> **Exercise objective**: Each line holding the string "counterclockwise" is to be copied from the data.

***** Raw data *****

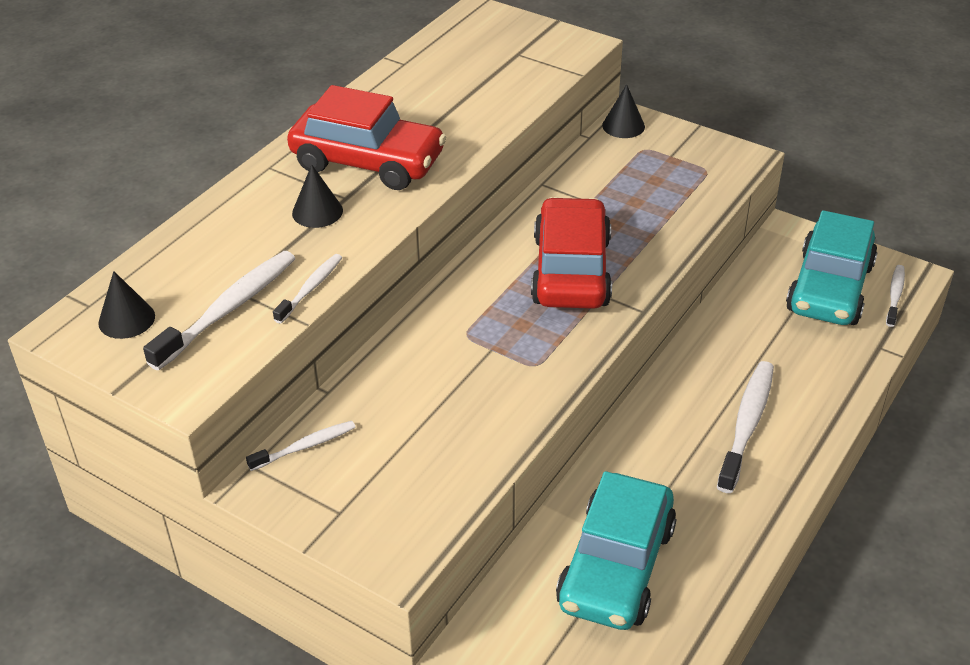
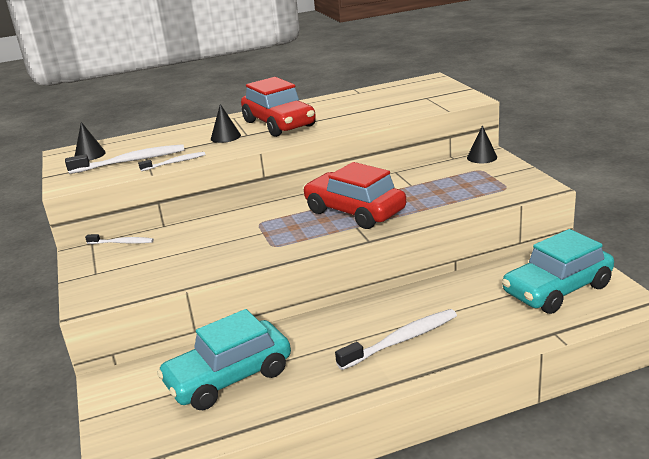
camera: 40 degrees right, 15 degrees down
red car [531,197,612,309] -> red car turned 90 degrees counterclockwise [303,162,406,229]
white toothbrush [886,265,905,327] -> none

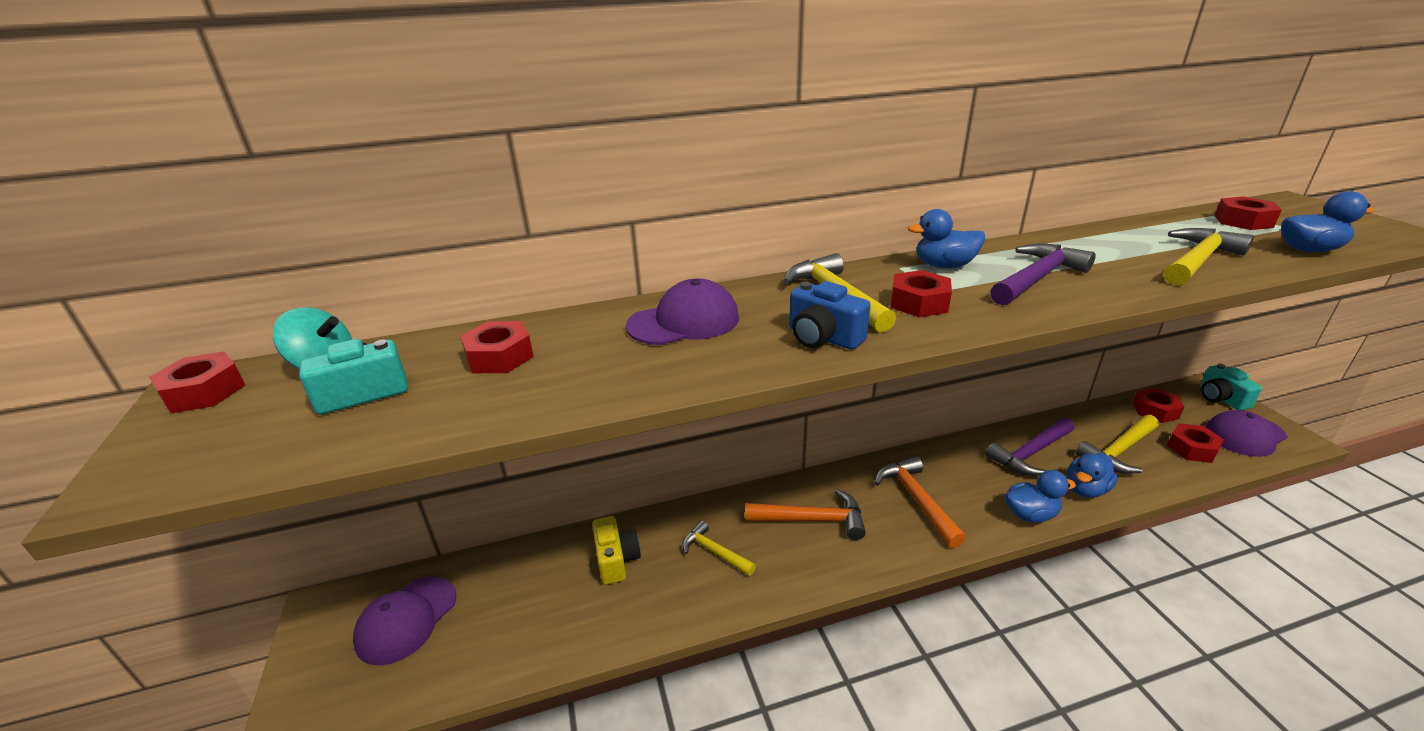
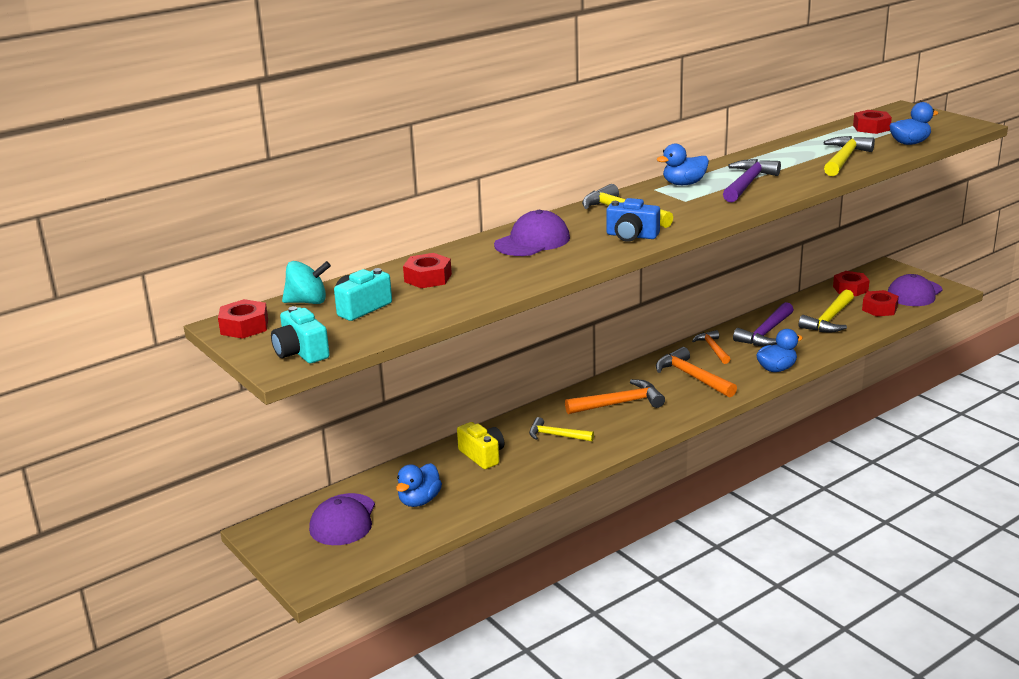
camera: 20 degrees left, 5 degrees down
red nut [891,270,952,317] -> none
blue duck [1067,453,1118,498] -> blue duck moved to [396,463,442,507]
turquoise camera [1200,364,1262,410] -> turquoise camera moved to [271,306,330,363]
none -> orange hammer [692,330,730,364]

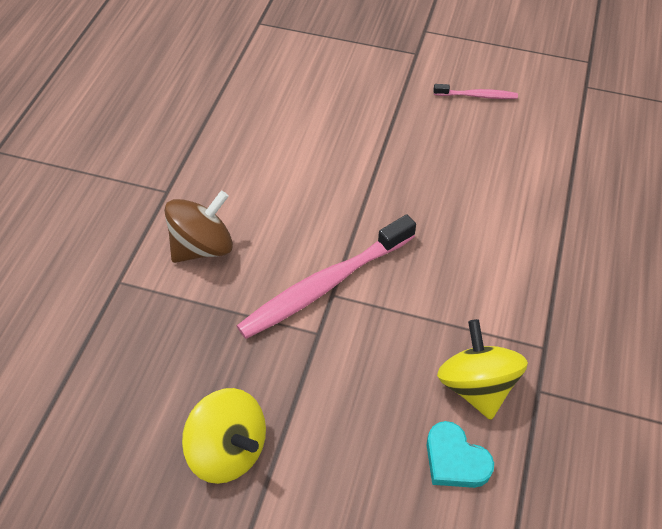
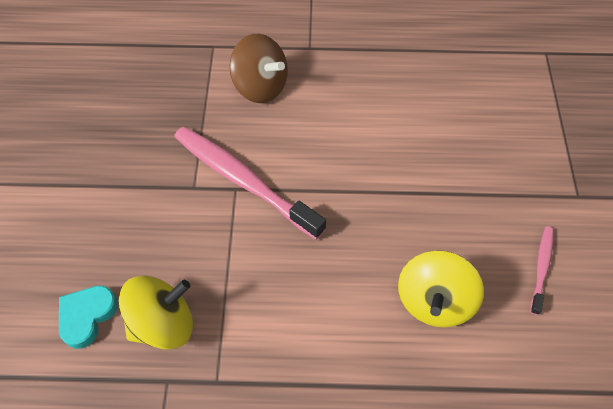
camera: 75 degrees right, 5 degrees up
yellow spinning top [182,388,266,484] -> yellow spinning top moved to [398,251,484,327]
pink toothbrush [434,84,518,99] -> pink toothbrush turned 150 degrees counterclockwise [530,226,553,315]

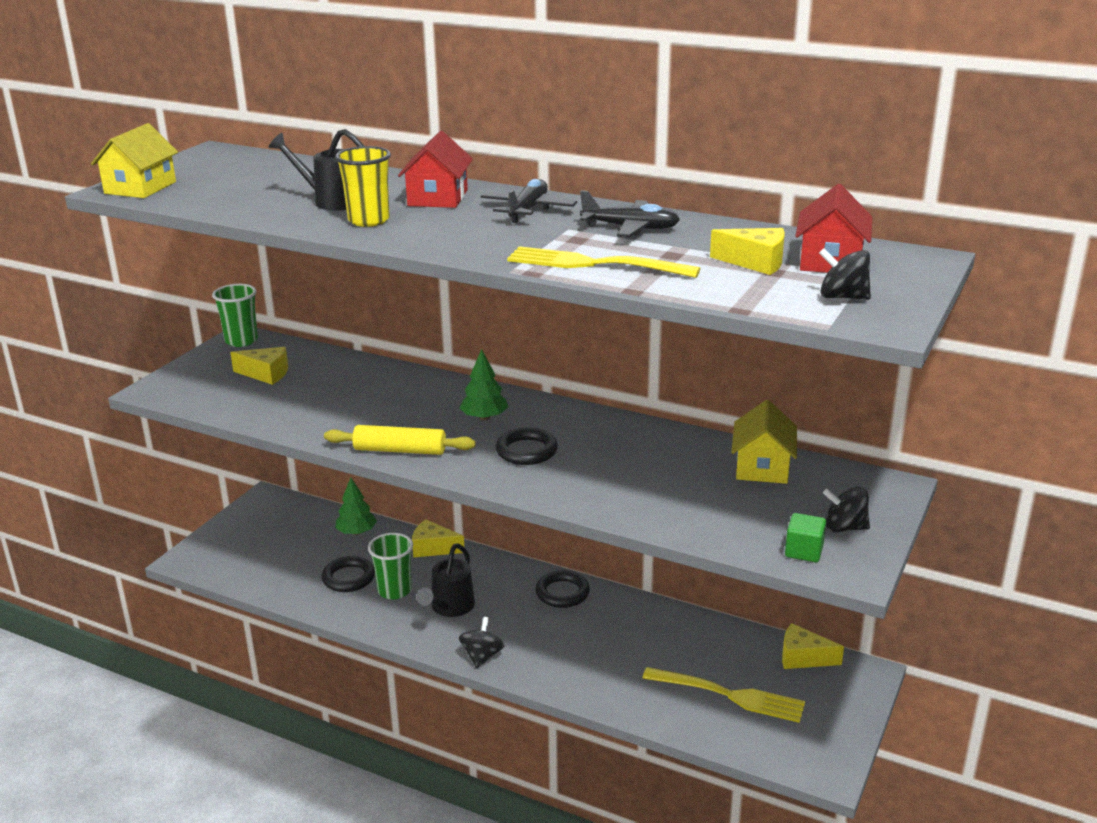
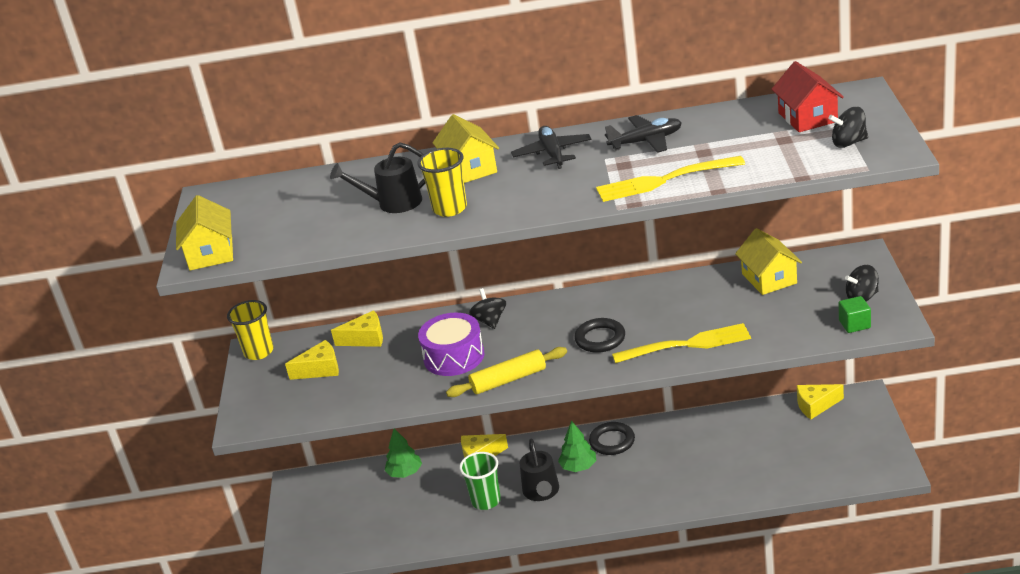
camera: 25 degrees left, 5 degrees up
green cup [212,284,258,347] -> yellow cup [227,300,274,360]
black ring [322,556,375,592] -> none
red house [398,131,473,208] -> yellow house [433,114,499,183]
black spinning top [459,617,505,668] -> black spinning top moved to [469,288,506,329]
green tree [460,349,508,420] -> green tree moved to [558,421,596,472]
yellow fork [643,667,805,723] -> yellow fork moved to [612,323,751,363]
yellow cheese [710,228,785,275] -> yellow cheese moved to [331,310,383,347]
none -> purple drum [418,313,484,376]

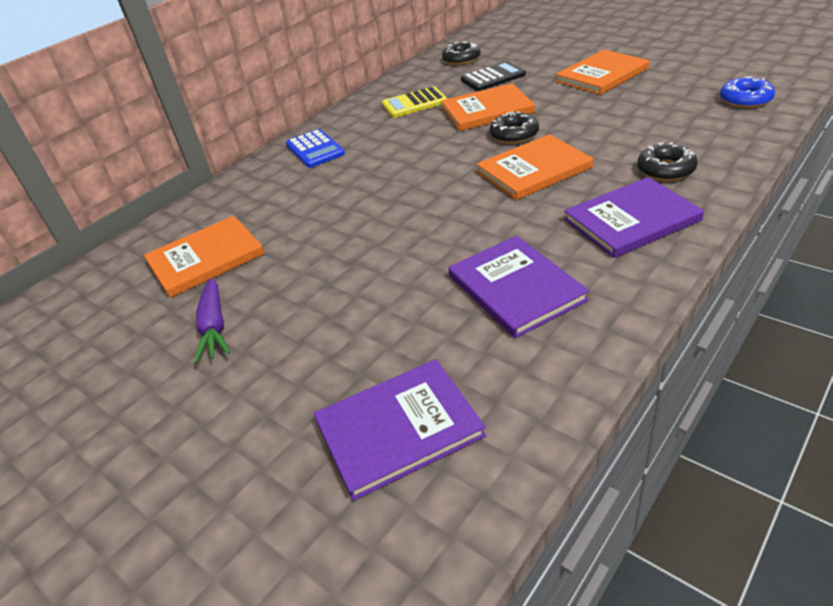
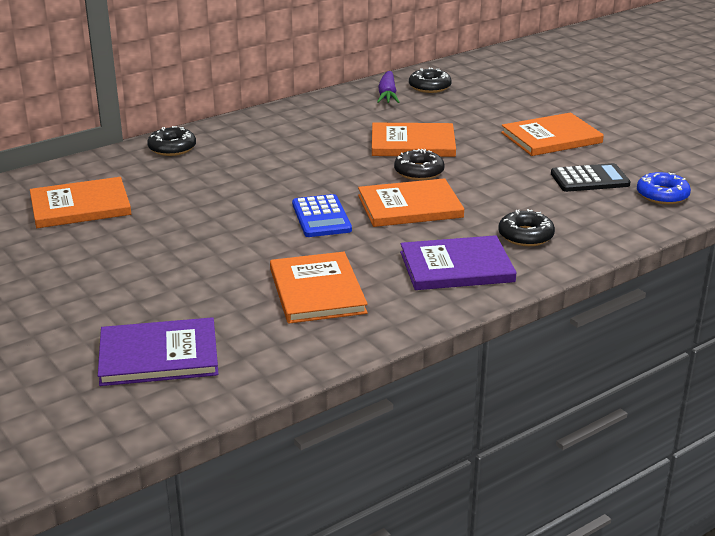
camera: 10 degrees right, 10 degrees down
purple carrot [194,278,230,363] -> purple carrot moved to [377,71,400,103]
blue calculator [286,129,345,168] -> blue calculator moved to [292,194,352,237]
yellow calculator [382,86,447,118] -> none
purple book [448,236,589,338] -> orange book [270,252,368,324]
black calculator [461,61,526,91] -> black calculator moved to [551,163,631,192]
none -> black donut [147,126,196,156]

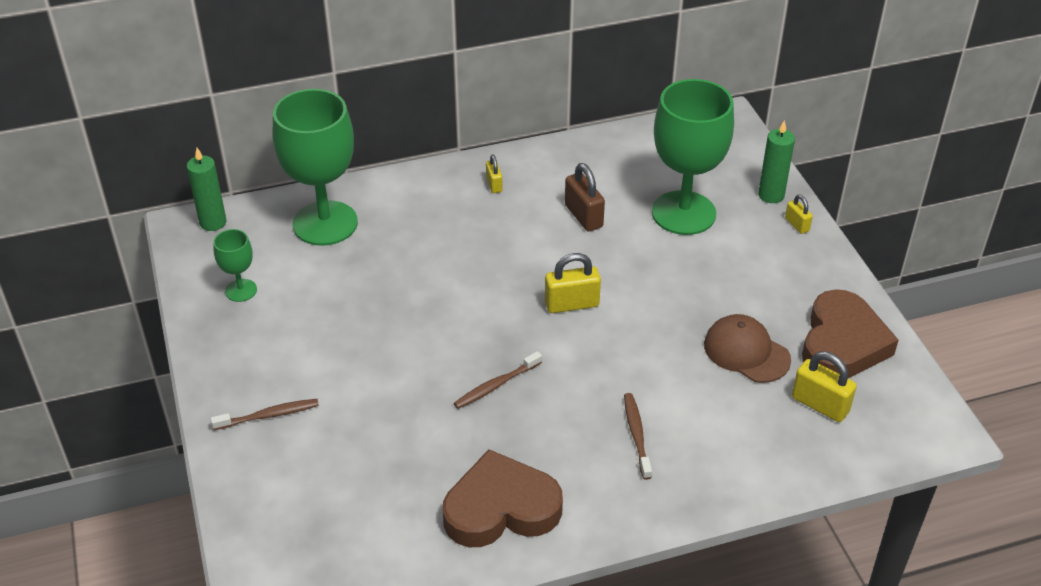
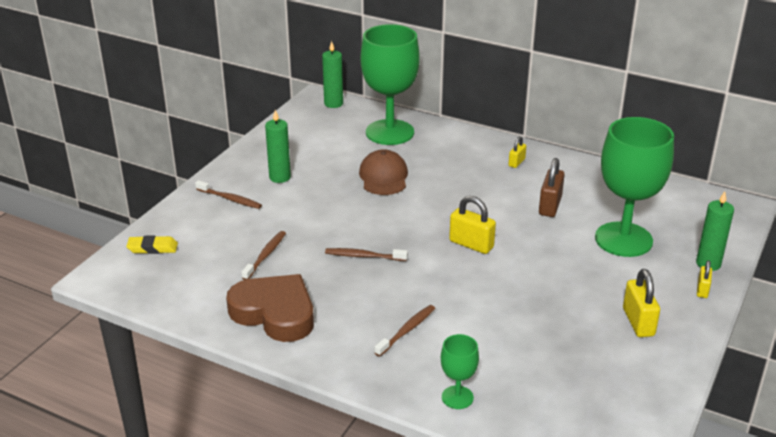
camera: 45 degrees right, 10 degrees down
green goblet [213,229,257,302] -> green goblet moved to [441,334,479,409]
brown cap [704,314,791,383] -> brown cap moved to [359,149,408,195]
yellow padlock [792,352,857,422] -> yellow padlock moved to [623,269,660,337]
brown heart [802,289,899,378] -> none
none -> yellow eraser [126,236,178,254]
none -> brown toothbrush [242,231,286,280]
none -> green candle [265,110,291,183]

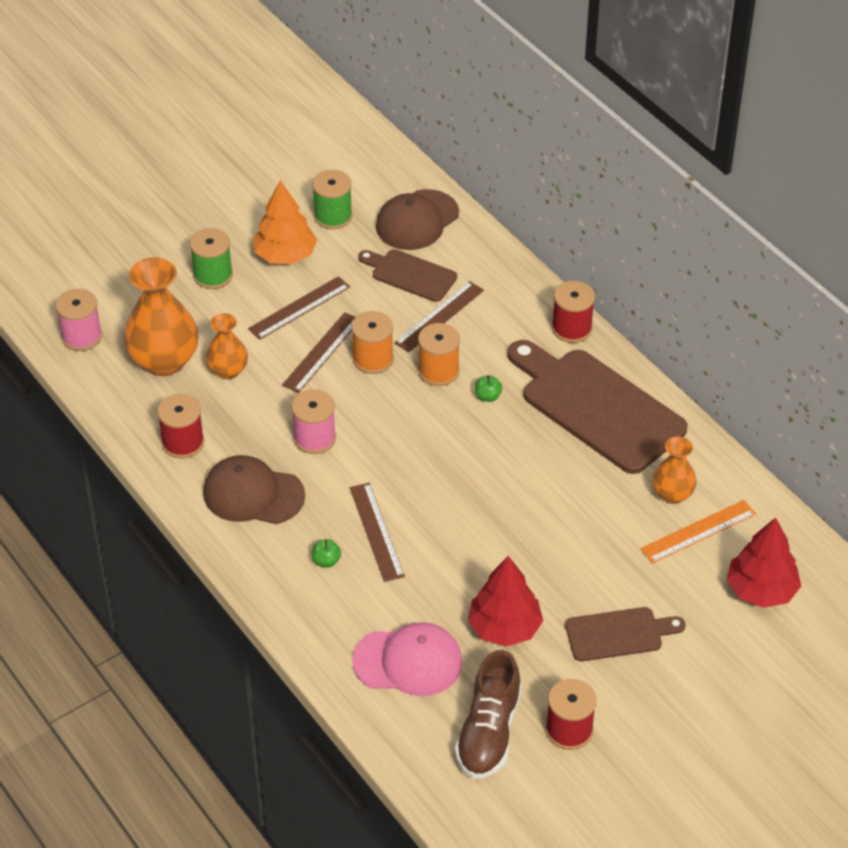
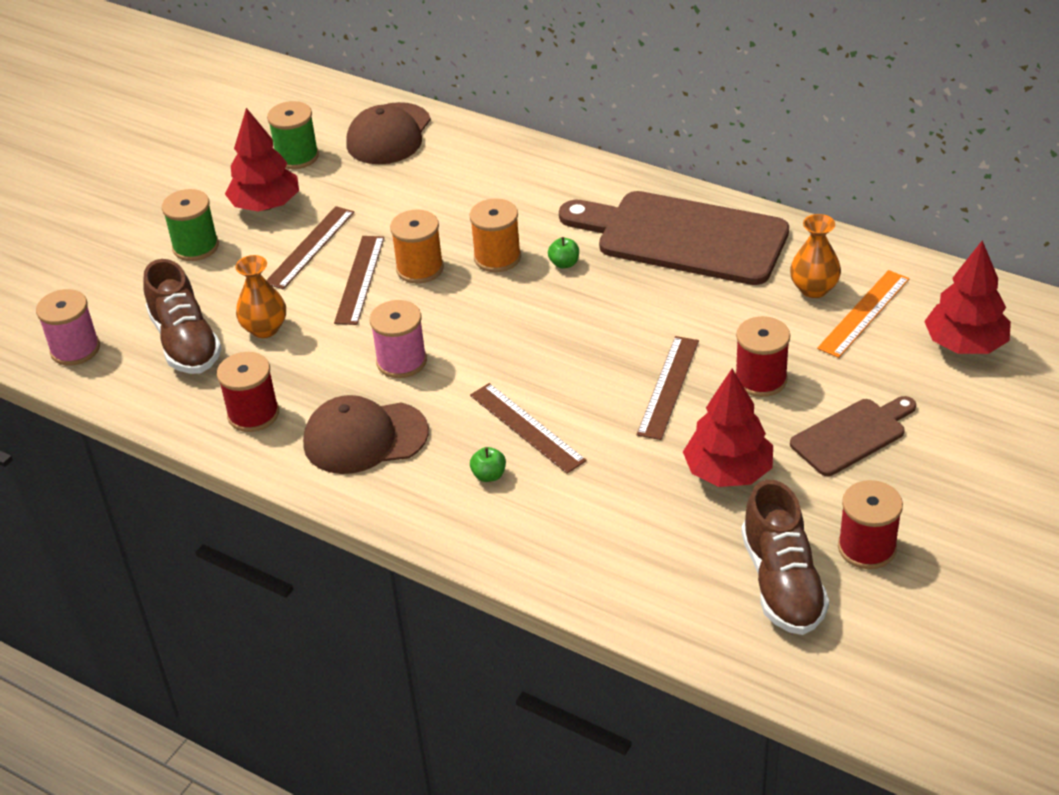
camera: 20 degrees left, 5 degrees down
orange vase [124,257,198,376] -> brown shoe [143,259,222,374]
orange tree [253,180,317,264] -> red tree [225,108,299,211]
pink cap [352,622,463,696] -> none
brown cutting board [358,249,457,302] -> none
brown ruler [394,281,484,353] -> brown ruler moved to [637,336,699,440]
red spool [552,281,595,343] -> red spool moved to [735,316,790,397]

*****

> **Exercise result**:
red car [531,197,612,309] -> red car turned 90 degrees counterclockwise [303,162,406,229]
pink toothbrush [434,84,518,99] -> pink toothbrush turned 150 degrees counterclockwise [530,226,553,315]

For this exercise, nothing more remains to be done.